Exercise directions
Look through the records below for the line holding "turquoise robot: 4 -> 6". Write it out exactly, with each following line through the line holding "yellow robot: 1 -> 6".

Extracted information
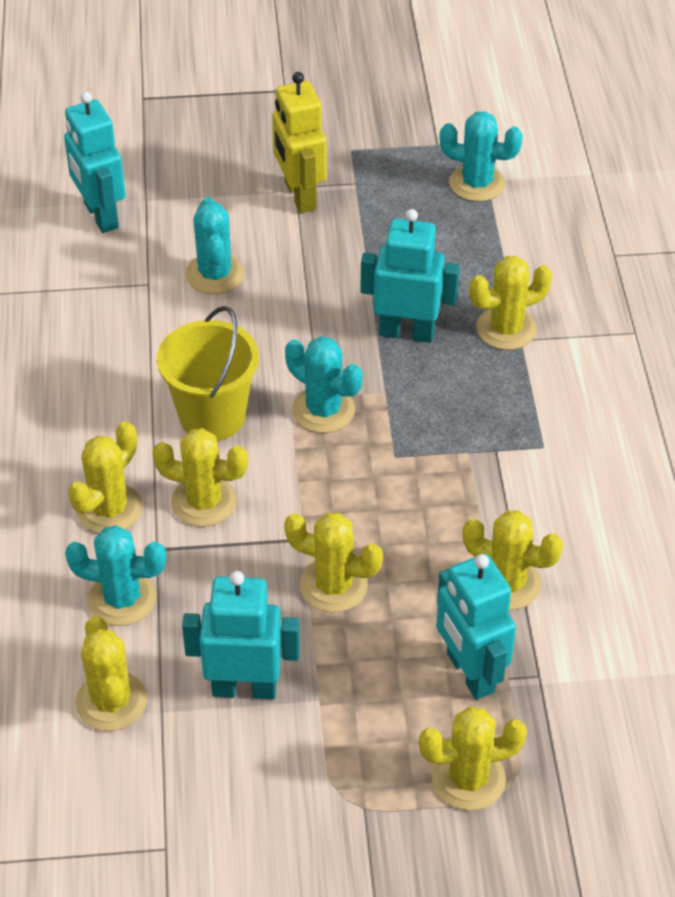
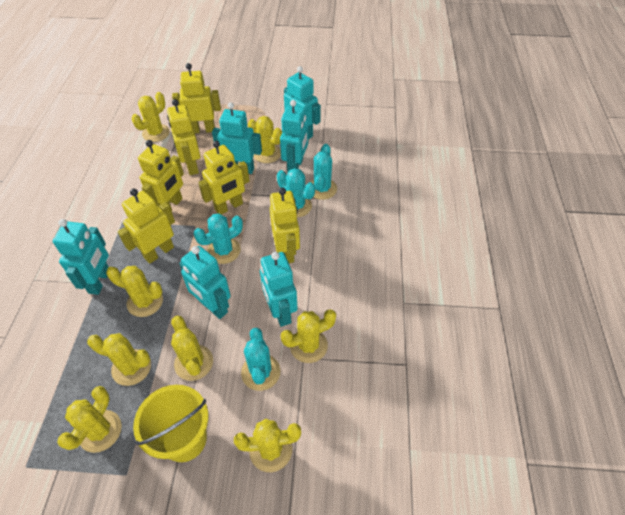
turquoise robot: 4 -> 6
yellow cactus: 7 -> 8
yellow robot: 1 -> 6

--

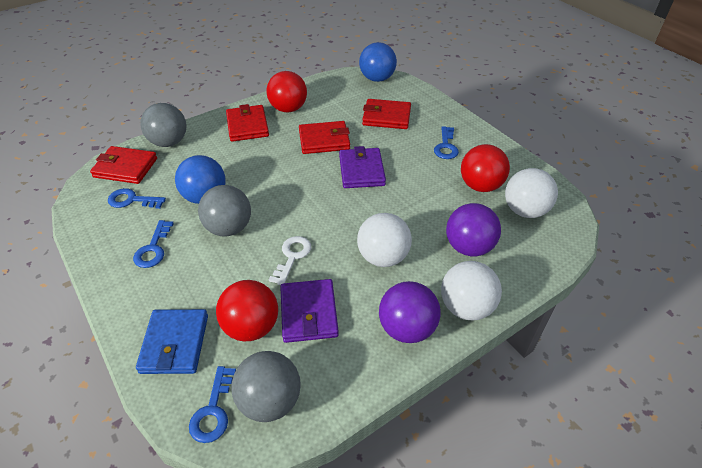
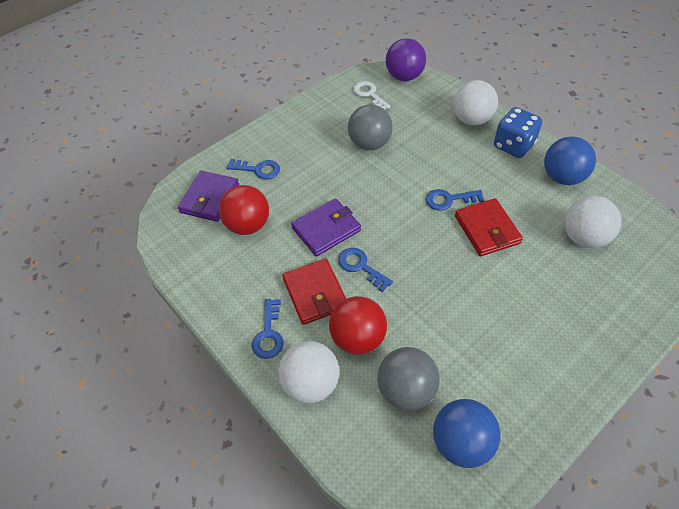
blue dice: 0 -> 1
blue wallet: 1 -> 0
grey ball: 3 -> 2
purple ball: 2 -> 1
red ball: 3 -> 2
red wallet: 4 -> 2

Solution below
turquoise robot: 4 -> 6
yellow cactus: 7 -> 8
yellow robot: 1 -> 6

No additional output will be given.